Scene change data
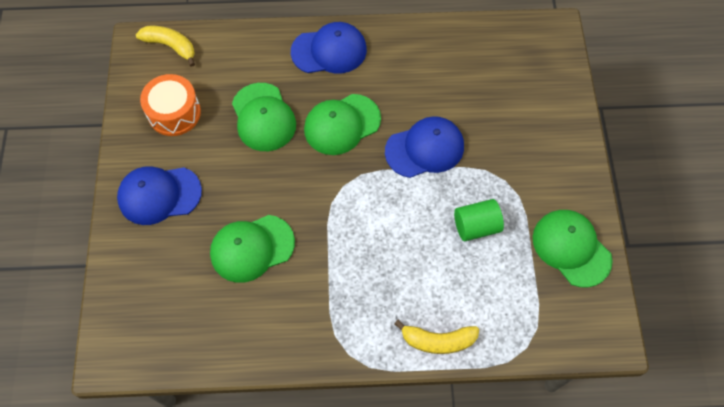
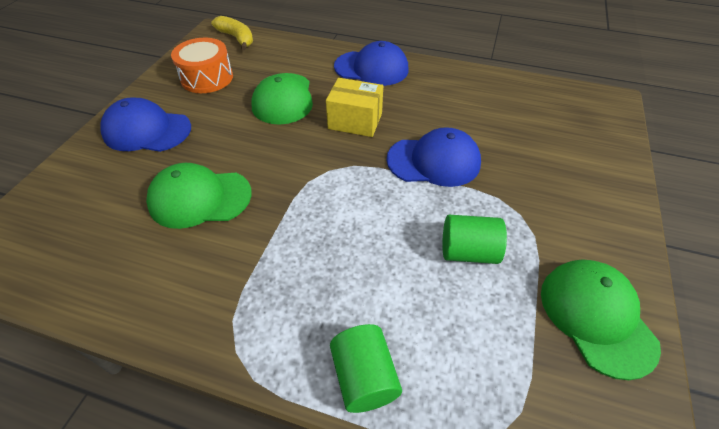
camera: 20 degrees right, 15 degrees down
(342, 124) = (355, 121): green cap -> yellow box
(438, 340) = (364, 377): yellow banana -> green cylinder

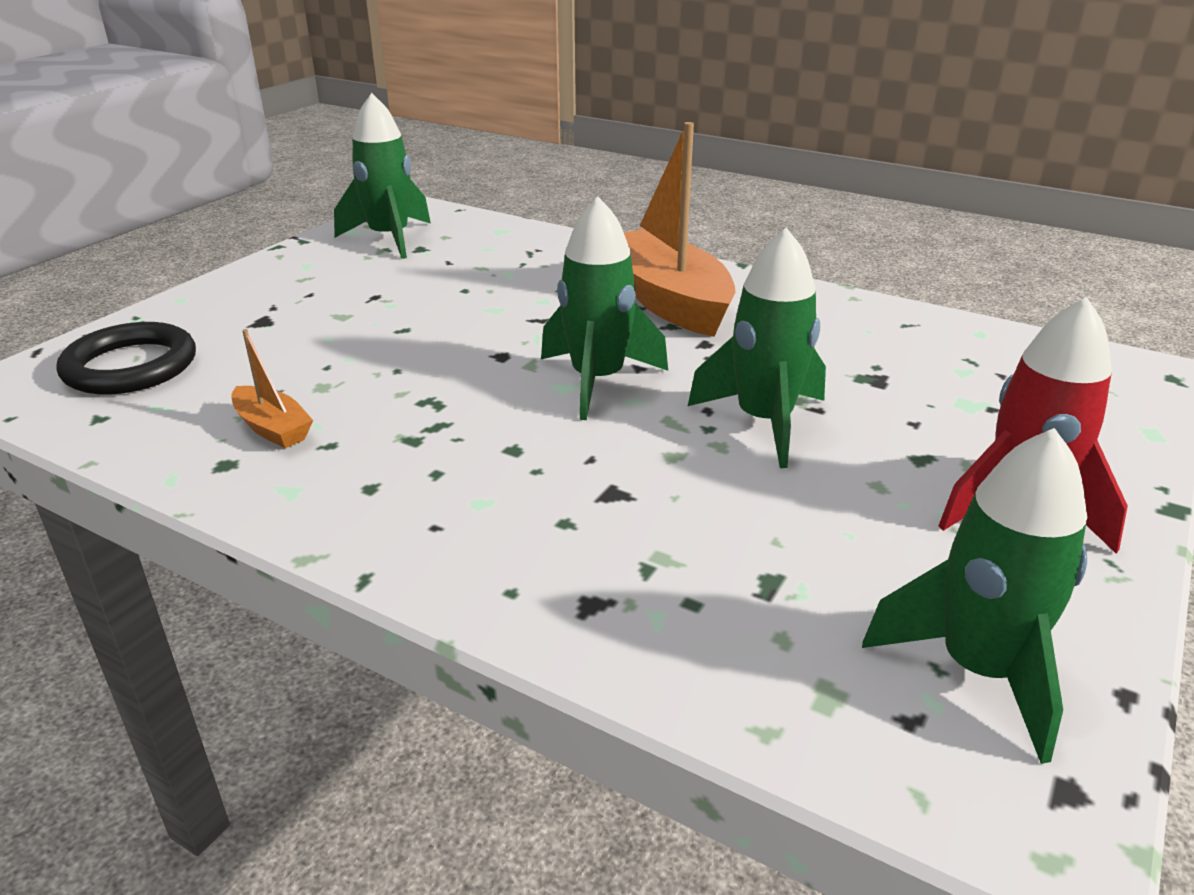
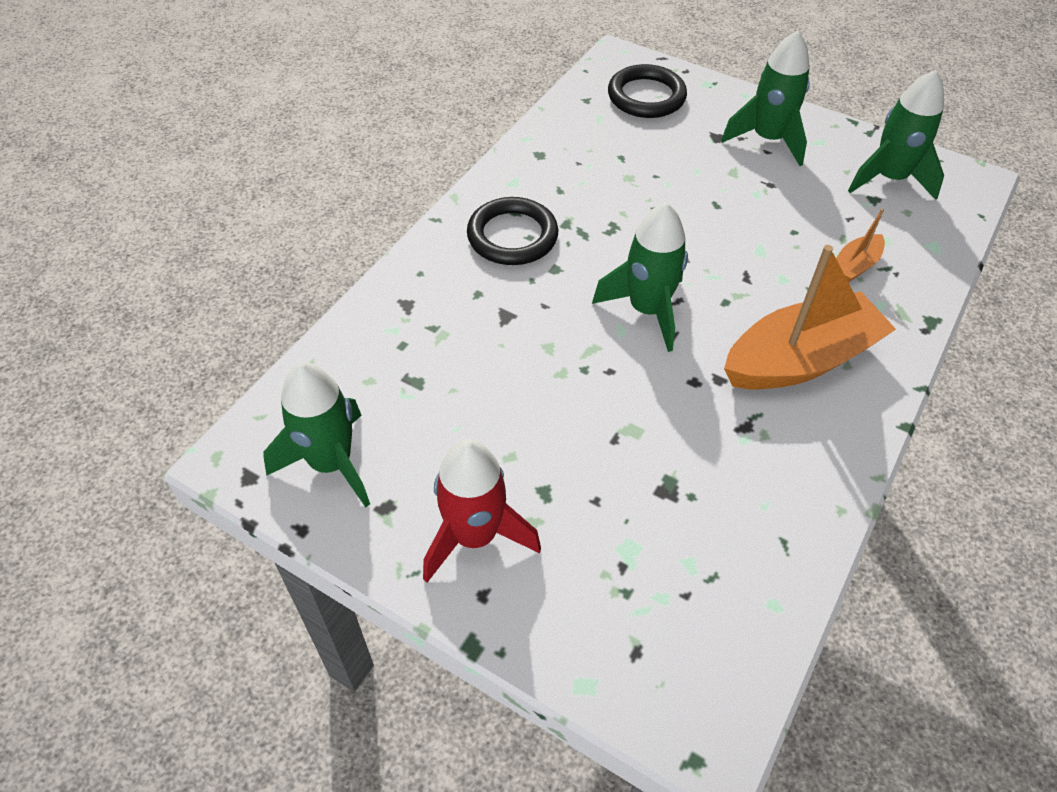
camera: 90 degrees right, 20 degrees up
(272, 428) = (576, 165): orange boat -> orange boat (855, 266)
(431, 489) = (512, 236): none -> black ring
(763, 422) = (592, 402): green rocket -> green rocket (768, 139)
---
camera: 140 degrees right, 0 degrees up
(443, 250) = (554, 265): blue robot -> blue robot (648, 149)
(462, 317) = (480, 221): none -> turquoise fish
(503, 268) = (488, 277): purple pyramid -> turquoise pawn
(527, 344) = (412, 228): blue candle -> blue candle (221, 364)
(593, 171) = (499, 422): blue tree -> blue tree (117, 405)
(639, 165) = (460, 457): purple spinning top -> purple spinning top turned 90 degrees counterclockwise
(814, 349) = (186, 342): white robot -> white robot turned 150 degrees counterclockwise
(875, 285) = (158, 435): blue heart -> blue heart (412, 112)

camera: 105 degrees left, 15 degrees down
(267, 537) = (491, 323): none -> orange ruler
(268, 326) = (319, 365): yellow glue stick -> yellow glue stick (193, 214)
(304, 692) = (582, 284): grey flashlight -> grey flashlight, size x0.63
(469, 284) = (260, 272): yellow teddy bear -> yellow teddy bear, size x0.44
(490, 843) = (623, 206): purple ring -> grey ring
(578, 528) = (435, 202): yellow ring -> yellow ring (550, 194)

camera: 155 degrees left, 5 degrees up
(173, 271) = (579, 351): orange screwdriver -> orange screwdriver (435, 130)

● WORK TO COMPLETE:
The answer is the run of lines above from the line containing "(304, 692) = (582, 284): grey" through the line containing "(173, 271) = (579, 351): orange", copied exactly and alone.

● RESULT OF THIS TASK:
(304, 692) = (582, 284): grey flashlight -> grey flashlight, size x0.63
(469, 284) = (260, 272): yellow teddy bear -> yellow teddy bear, size x0.44
(490, 843) = (623, 206): purple ring -> grey ring
(578, 528) = (435, 202): yellow ring -> yellow ring (550, 194)

camera: 155 degrees left, 5 degrees up
(173, 271) = (579, 351): orange screwdriver -> orange screwdriver (435, 130)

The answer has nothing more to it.